- **Assignment**
Give back every record word for word, but keep the pictures out.

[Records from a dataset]
▬▬▬

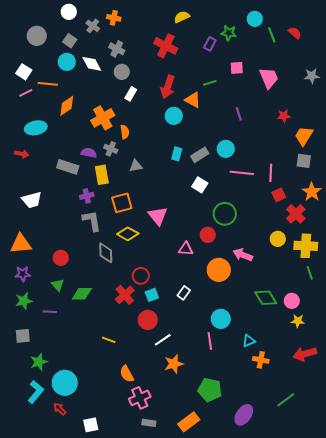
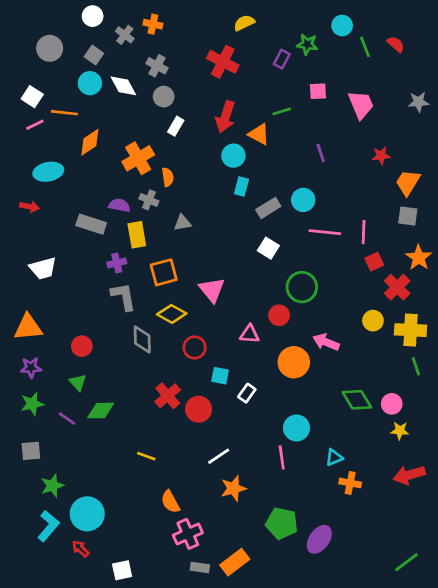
cyan rectangle: (177, 154) -> (241, 186), moved
red circle: (141, 276) -> (195, 347), moved
green diamond: (82, 294) -> (101, 411), moved
cyan square: (152, 295) -> (220, 376), moved, turned 32
purple line: (50, 312) -> (67, 419), turned 32
red circle: (148, 320) -> (199, 409), moved
green line: (286, 400) -> (407, 562), moved
purple ellipse: (244, 415) -> (319, 539), moved
orange rectangle: (189, 422) -> (235, 562), moved

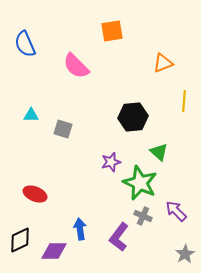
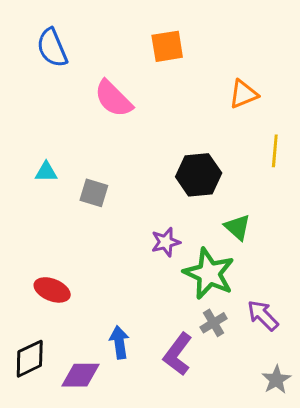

▬▬▬

- **Answer**
cyan rectangle: (177, 154) -> (241, 186), moved
red circle: (141, 276) -> (195, 347), moved
green diamond: (82, 294) -> (101, 411), moved
cyan square: (152, 295) -> (220, 376), moved, turned 32
purple line: (50, 312) -> (67, 419), turned 32
red circle: (148, 320) -> (199, 409), moved
green line: (286, 400) -> (407, 562), moved
purple ellipse: (244, 415) -> (319, 539), moved
orange rectangle: (189, 422) -> (235, 562), moved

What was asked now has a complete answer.